▸ Your goal: If a record below holds a picture, leave the picture out and copy the rest exactly.

▸ Stored data:
==*==

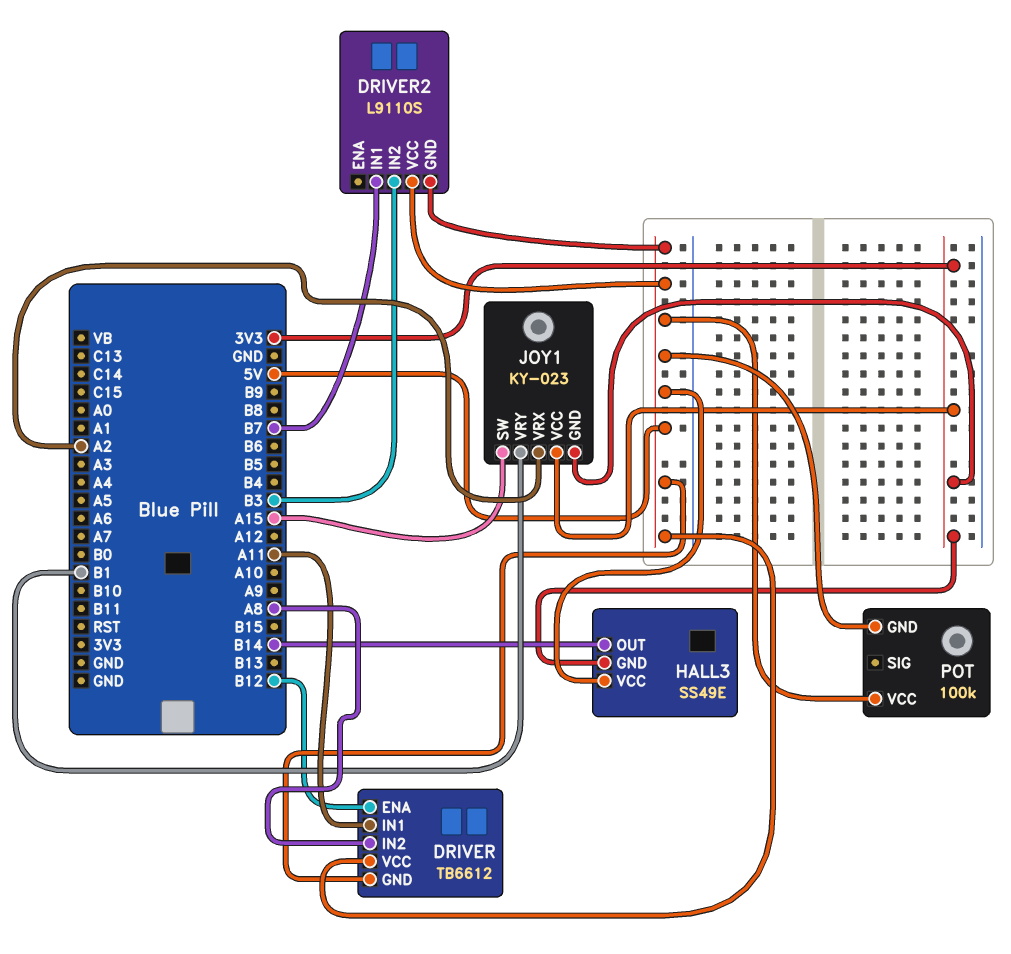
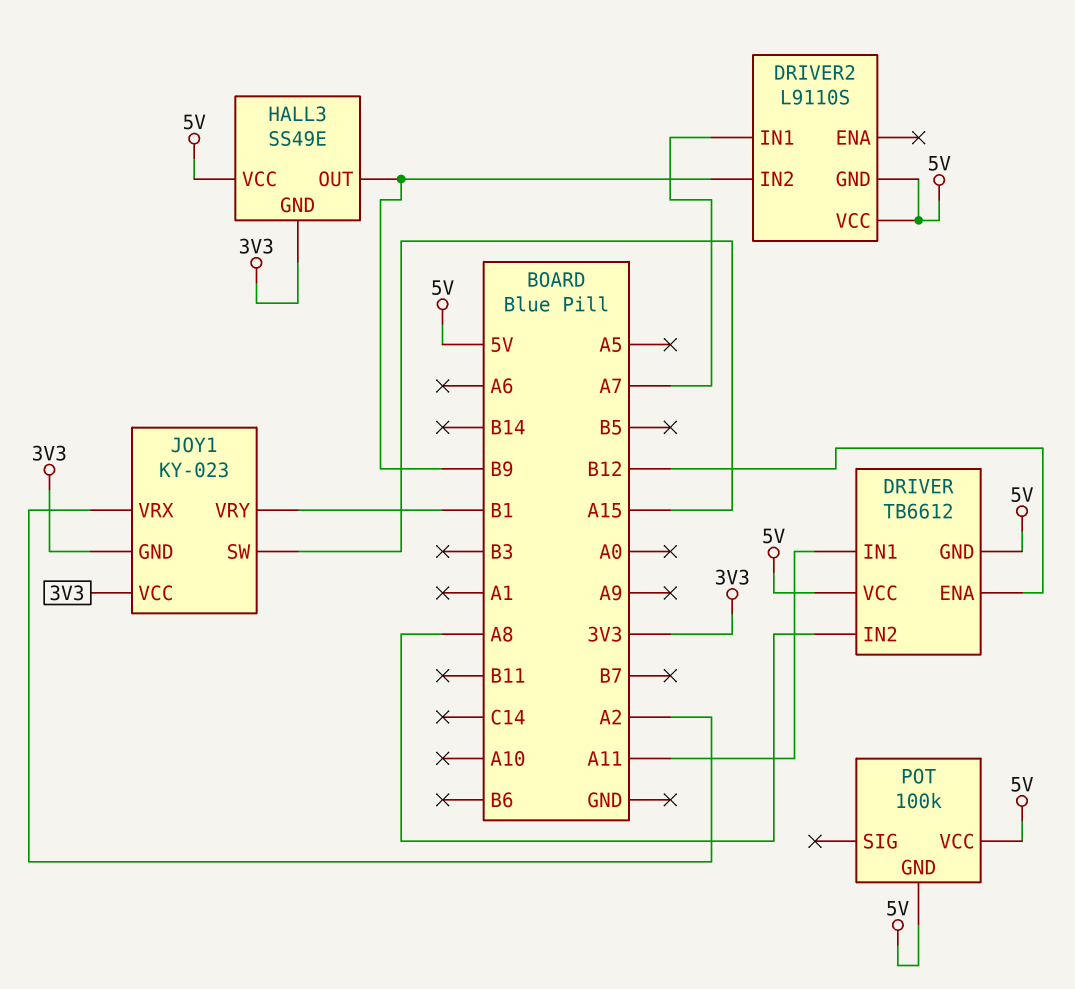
DRIVER2 pin IN1: B7 -> A7
DRIVER2 pin IN2: B3 -> B9
HALL3 pin OUT: B14 -> B9

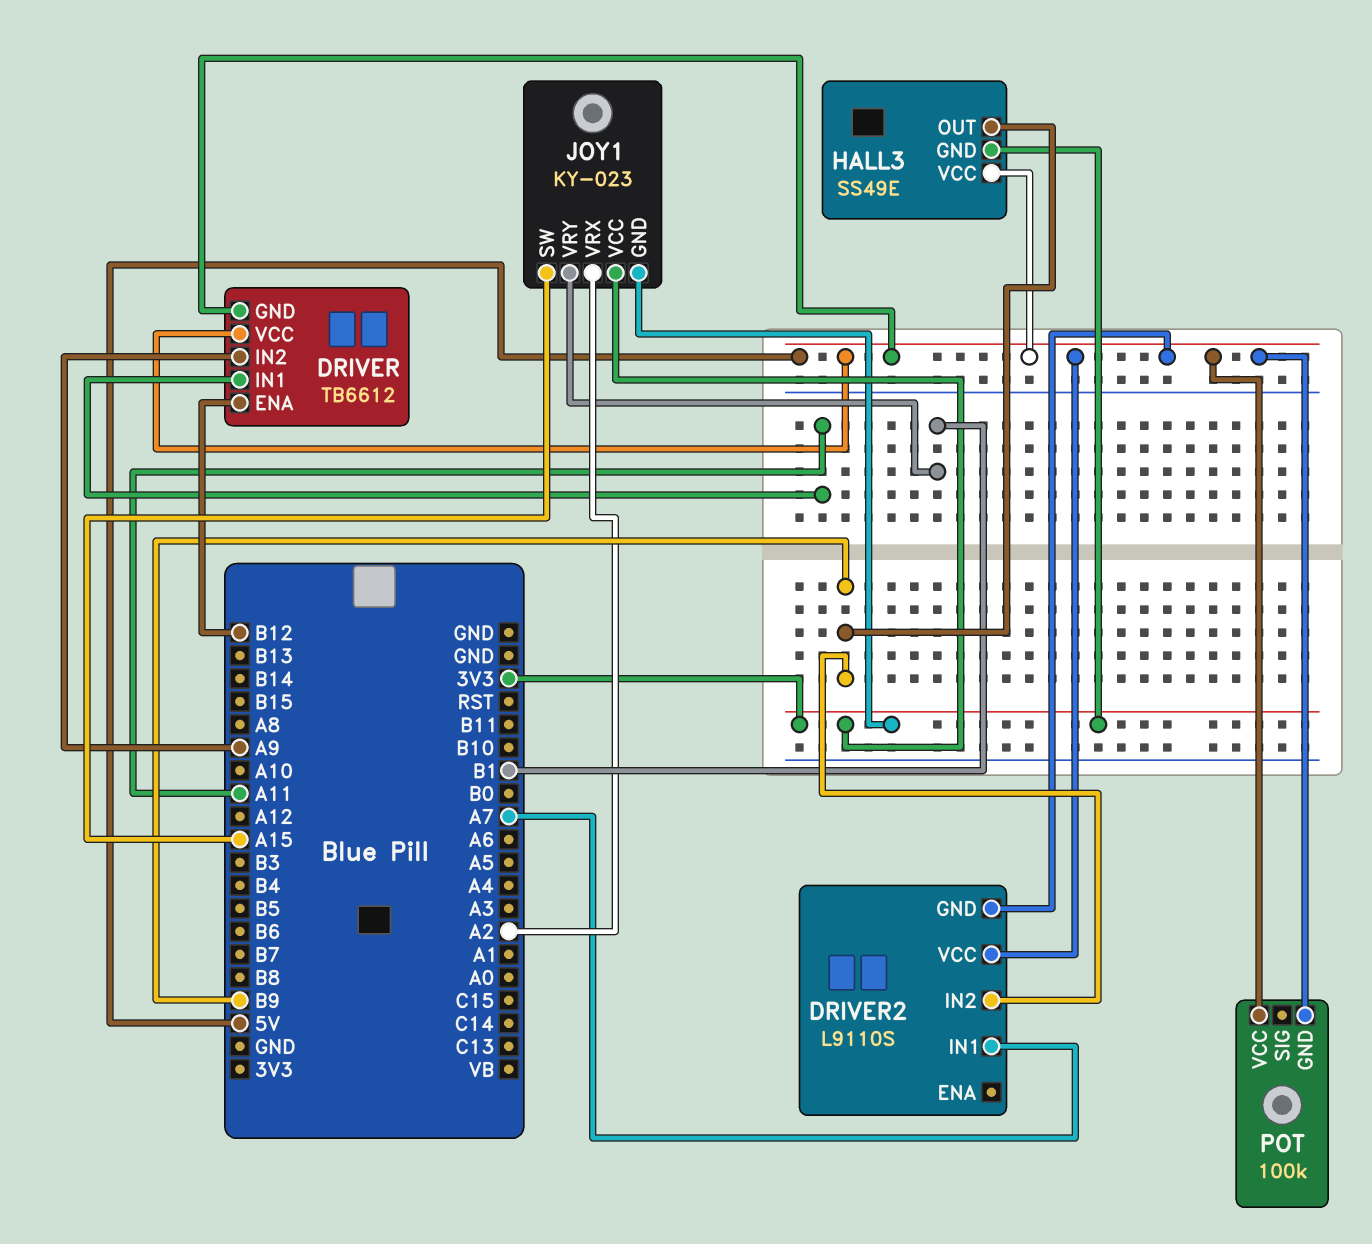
DRIVER pin IN2: A8 -> A9

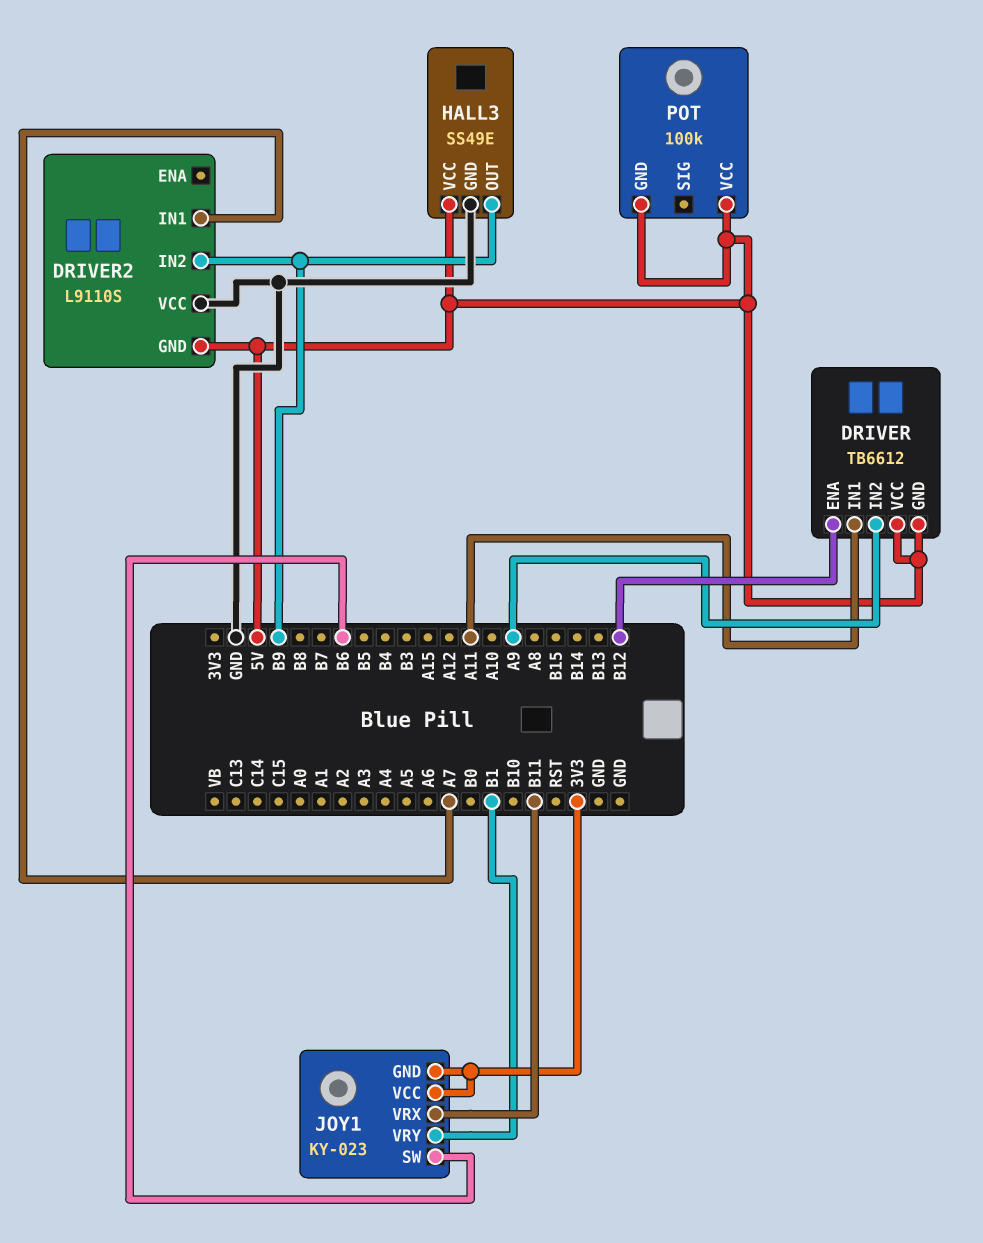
DRIVER2 pin VCC: 5V -> GND
HALL3 pin GND: 3V3 -> GND
JOY1 pin SW: A15 -> B6
JOY1 pin VRX: A2 -> B11

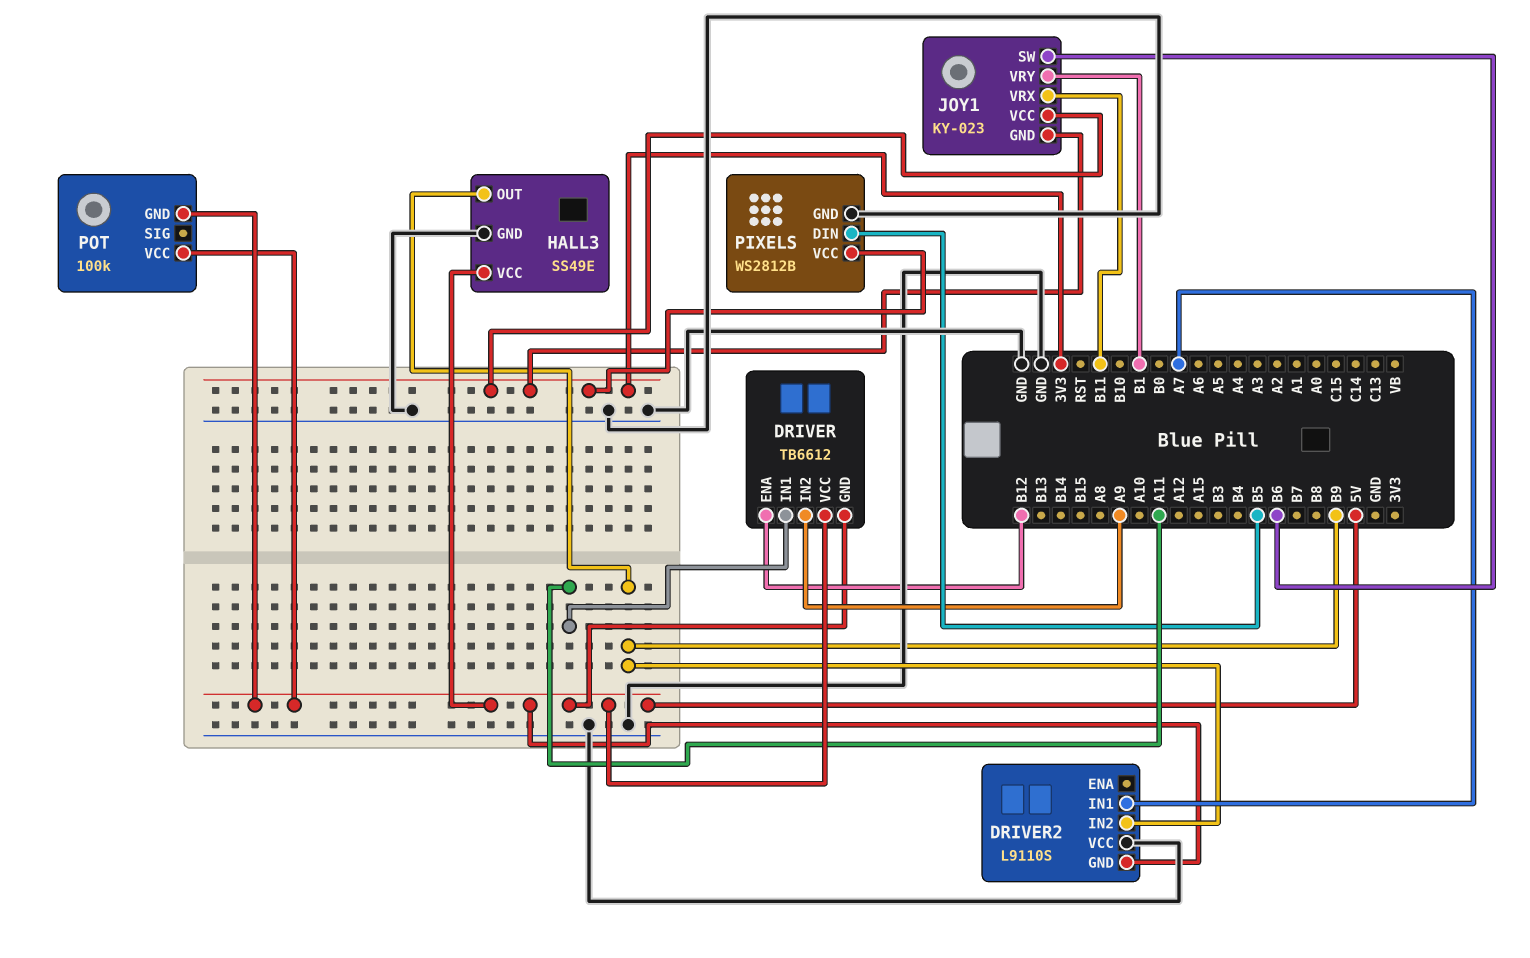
PIXELS: none -> WS2812B
PIXELS pin DIN: none -> B5
PIXELS pin GND: none -> GND
PIXELS pin VCC: none -> 3V3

==*==

▸ Your solution:
DRIVER2 pin IN1: B7 -> A7
DRIVER2 pin IN2: B3 -> B9
HALL3 pin OUT: B14 -> B9

DRIVER pin IN2: A8 -> A9

DRIVER2 pin VCC: 5V -> GND
HALL3 pin GND: 3V3 -> GND
JOY1 pin SW: A15 -> B6
JOY1 pin VRX: A2 -> B11

PIXELS: none -> WS2812B
PIXELS pin DIN: none -> B5
PIXELS pin GND: none -> GND
PIXELS pin VCC: none -> 3V3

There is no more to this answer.